[Scene difference descriptions]
== Segment start ==

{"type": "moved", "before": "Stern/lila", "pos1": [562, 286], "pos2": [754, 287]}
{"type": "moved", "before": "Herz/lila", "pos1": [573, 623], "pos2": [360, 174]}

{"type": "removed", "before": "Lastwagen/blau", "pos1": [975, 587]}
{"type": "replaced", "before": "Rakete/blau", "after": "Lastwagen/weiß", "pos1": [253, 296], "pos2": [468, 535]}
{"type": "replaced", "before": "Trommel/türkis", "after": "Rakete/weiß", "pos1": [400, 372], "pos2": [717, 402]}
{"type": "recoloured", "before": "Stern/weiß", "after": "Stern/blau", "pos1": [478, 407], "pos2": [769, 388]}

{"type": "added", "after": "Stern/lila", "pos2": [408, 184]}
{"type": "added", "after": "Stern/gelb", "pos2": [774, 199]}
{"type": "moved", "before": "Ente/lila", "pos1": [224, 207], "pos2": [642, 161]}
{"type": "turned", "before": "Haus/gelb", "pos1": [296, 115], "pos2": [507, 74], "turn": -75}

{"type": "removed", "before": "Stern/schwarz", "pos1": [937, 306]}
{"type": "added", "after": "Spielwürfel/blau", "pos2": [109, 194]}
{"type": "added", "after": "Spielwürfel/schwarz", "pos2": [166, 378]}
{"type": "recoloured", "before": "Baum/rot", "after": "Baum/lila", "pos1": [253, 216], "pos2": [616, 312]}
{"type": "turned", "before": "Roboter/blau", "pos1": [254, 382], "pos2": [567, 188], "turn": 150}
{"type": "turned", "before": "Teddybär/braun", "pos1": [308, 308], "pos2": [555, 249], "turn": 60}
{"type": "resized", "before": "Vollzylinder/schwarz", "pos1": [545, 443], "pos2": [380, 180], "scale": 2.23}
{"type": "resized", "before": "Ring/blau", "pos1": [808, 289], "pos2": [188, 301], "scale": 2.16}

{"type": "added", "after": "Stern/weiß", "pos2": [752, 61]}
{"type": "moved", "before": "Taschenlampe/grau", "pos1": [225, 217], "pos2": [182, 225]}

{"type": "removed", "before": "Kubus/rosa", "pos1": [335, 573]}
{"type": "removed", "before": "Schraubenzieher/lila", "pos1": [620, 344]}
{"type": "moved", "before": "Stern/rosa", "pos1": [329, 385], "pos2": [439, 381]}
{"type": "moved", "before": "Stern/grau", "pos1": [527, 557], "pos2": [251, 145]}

== Segment end ==

• Work item:
Give back every line of the data exactly.

• Written response:
{"type": "moved", "before": "Stern/lila", "pos1": [562, 286], "pos2": [754, 287]}
{"type": "moved", "before": "Herz/lila", "pos1": [573, 623], "pos2": [360, 174]}

{"type": "removed", "before": "Lastwagen/blau", "pos1": [975, 587]}
{"type": "replaced", "before": "Rakete/blau", "after": "Lastwagen/weiß", "pos1": [253, 296], "pos2": [468, 535]}
{"type": "replaced", "before": "Trommel/türkis", "after": "Rakete/weiß", "pos1": [400, 372], "pos2": [717, 402]}
{"type": "recoloured", "before": "Stern/weiß", "after": "Stern/blau", "pos1": [478, 407], "pos2": [769, 388]}

{"type": "added", "after": "Stern/lila", "pos2": [408, 184]}
{"type": "added", "after": "Stern/gelb", "pos2": [774, 199]}
{"type": "moved", "before": "Ente/lila", "pos1": [224, 207], "pos2": [642, 161]}
{"type": "turned", "before": "Haus/gelb", "pos1": [296, 115], "pos2": [507, 74], "turn": -75}

{"type": "removed", "before": "Stern/schwarz", "pos1": [937, 306]}
{"type": "added", "after": "Spielwürfel/blau", "pos2": [109, 194]}
{"type": "added", "after": "Spielwürfel/schwarz", "pos2": [166, 378]}
{"type": "recoloured", "before": "Baum/rot", "after": "Baum/lila", "pos1": [253, 216], "pos2": [616, 312]}
{"type": "turned", "before": "Roboter/blau", "pos1": [254, 382], "pos2": [567, 188], "turn": 150}
{"type": "turned", "before": "Teddybär/braun", "pos1": [308, 308], "pos2": [555, 249], "turn": 60}
{"type": "resized", "before": "Vollzylinder/schwarz", "pos1": [545, 443], "pos2": [380, 180], "scale": 2.23}
{"type": "resized", "before": "Ring/blau", "pos1": [808, 289], "pos2": [188, 301], "scale": 2.16}

{"type": "added", "after": "Stern/weiß", "pos2": [752, 61]}
{"type": "moved", "before": "Taschenlampe/grau", "pos1": [225, 217], "pos2": [182, 225]}

{"type": "removed", "before": "Kubus/rosa", "pos1": [335, 573]}
{"type": "removed", "before": "Schraubenzieher/lila", "pos1": [620, 344]}
{"type": "moved", "before": "Stern/rosa", "pos1": [329, 385], "pos2": [439, 381]}
{"type": "moved", "before": "Stern/grau", "pos1": [527, 557], "pos2": [251, 145]}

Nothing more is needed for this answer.